» **RECORDS SUPPLIED**

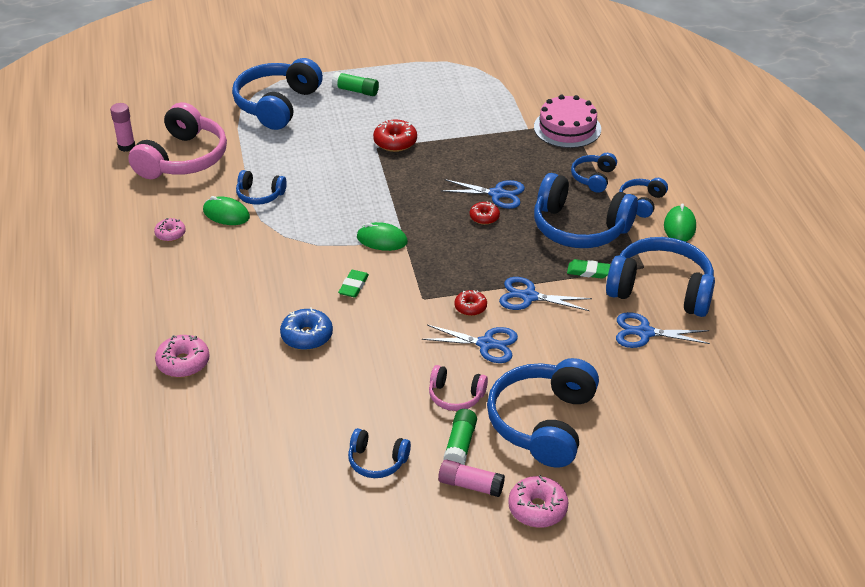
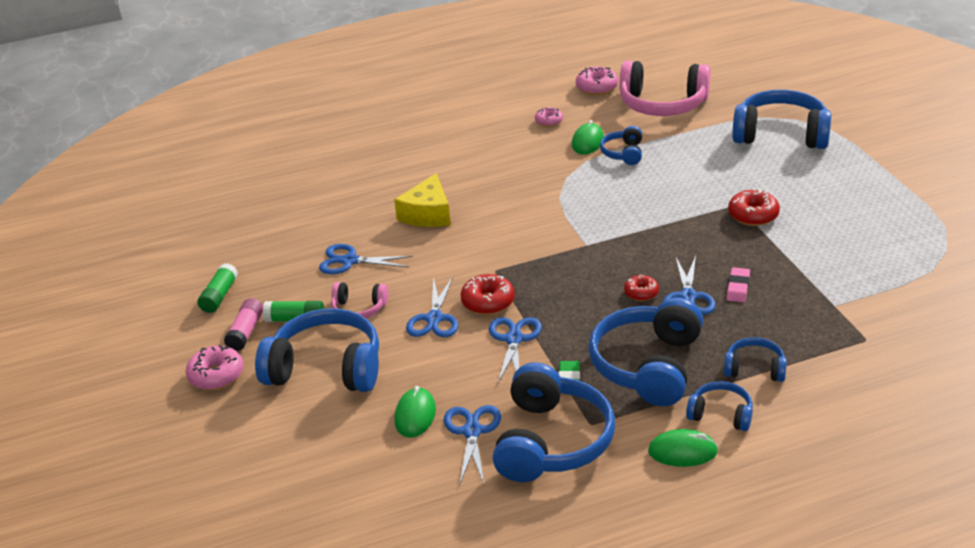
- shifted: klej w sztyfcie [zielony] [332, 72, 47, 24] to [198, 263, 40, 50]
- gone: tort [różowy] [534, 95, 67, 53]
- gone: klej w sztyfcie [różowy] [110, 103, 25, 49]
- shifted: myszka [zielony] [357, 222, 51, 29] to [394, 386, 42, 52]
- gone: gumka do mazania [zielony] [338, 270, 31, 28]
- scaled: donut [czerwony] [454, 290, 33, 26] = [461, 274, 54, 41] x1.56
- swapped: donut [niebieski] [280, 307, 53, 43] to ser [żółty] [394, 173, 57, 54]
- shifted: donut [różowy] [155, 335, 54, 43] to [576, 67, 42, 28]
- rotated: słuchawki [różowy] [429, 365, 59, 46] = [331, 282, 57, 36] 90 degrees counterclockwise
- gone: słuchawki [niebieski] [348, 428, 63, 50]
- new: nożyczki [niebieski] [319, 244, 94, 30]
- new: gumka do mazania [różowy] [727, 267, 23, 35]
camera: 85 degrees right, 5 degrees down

» **WORK ITEM**
Search the data above for lines holding "niebieski" and copy each of them.

» **COMPLETED EXERCISE**
- swapped: donut [niebieski] [280, 307, 53, 43] to ser [żółty] [394, 173, 57, 54]
- gone: słuchawki [niebieski] [348, 428, 63, 50]
- new: nożyczki [niebieski] [319, 244, 94, 30]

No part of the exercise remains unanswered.